%%

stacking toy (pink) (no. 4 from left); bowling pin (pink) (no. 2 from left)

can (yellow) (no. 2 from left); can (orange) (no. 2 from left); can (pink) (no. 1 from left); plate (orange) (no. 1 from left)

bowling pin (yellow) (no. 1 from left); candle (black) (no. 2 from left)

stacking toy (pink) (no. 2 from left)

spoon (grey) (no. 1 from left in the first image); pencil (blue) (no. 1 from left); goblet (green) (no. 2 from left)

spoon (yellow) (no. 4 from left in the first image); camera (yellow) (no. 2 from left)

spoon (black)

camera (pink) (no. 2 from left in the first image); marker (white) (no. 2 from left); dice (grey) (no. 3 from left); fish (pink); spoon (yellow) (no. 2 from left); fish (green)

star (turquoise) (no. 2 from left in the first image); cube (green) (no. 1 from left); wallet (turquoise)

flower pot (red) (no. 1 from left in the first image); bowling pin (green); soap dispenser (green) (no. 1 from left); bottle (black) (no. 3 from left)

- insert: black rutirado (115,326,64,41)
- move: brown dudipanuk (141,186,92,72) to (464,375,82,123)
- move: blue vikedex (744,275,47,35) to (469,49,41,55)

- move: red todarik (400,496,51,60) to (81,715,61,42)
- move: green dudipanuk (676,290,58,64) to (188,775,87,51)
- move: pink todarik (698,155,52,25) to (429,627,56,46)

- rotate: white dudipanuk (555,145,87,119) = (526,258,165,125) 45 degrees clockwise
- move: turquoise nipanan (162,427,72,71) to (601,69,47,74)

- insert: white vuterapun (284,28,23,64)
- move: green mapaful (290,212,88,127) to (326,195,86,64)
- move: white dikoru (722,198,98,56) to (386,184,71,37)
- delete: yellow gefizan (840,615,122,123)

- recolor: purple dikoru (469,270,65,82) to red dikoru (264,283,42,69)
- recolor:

%%

WHAT THIS TASK INVOLVES >>
Leaving out all lines before the one containing "- insert: black rutirado (115,326,64,41)", copy that line and the rest through the end of the listing above exactly.

RESULT FOR THIS TASK >>
- insert: black rutirado (115,326,64,41)
- move: brown dudipanuk (141,186,92,72) to (464,375,82,123)
- move: blue vikedex (744,275,47,35) to (469,49,41,55)

- move: red todarik (400,496,51,60) to (81,715,61,42)
- move: green dudipanuk (676,290,58,64) to (188,775,87,51)
- move: pink todarik (698,155,52,25) to (429,627,56,46)

- rotate: white dudipanuk (555,145,87,119) = (526,258,165,125) 45 degrees clockwise
- move: turquoise nipanan (162,427,72,71) to (601,69,47,74)

- insert: white vuterapun (284,28,23,64)
- move: green mapaful (290,212,88,127) to (326,195,86,64)
- move: white dikoru (722,198,98,56) to (386,184,71,37)
- delete: yellow gefizan (840,615,122,123)

- recolor: purple dikoru (469,270,65,82) to red dikoru (264,283,42,69)
- recolor:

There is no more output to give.